◆ **Exercise prompt**: A word-for-word transcription of all the data is required.

◆ **Data for review**:
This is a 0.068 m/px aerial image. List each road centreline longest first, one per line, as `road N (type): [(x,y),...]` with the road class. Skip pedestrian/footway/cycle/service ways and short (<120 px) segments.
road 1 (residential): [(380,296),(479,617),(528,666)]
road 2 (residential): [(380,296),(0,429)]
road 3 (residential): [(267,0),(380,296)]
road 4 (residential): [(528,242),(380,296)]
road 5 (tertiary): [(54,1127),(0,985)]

◆ **Result**:
This is a 0.068 m/px aerial image. List each road centreline longest first, one per line, as `road N (type): [(x,y),...]` with the road class. Skip pedestrian/footway/cycle/service ways and short (<120 px) segments.
road 1 (residential): [(380,296),(479,617),(528,666)]
road 2 (residential): [(380,296),(0,429)]
road 3 (residential): [(267,0),(380,296)]
road 4 (residential): [(528,242),(380,296)]
road 5 (tertiary): [(54,1127),(0,985)]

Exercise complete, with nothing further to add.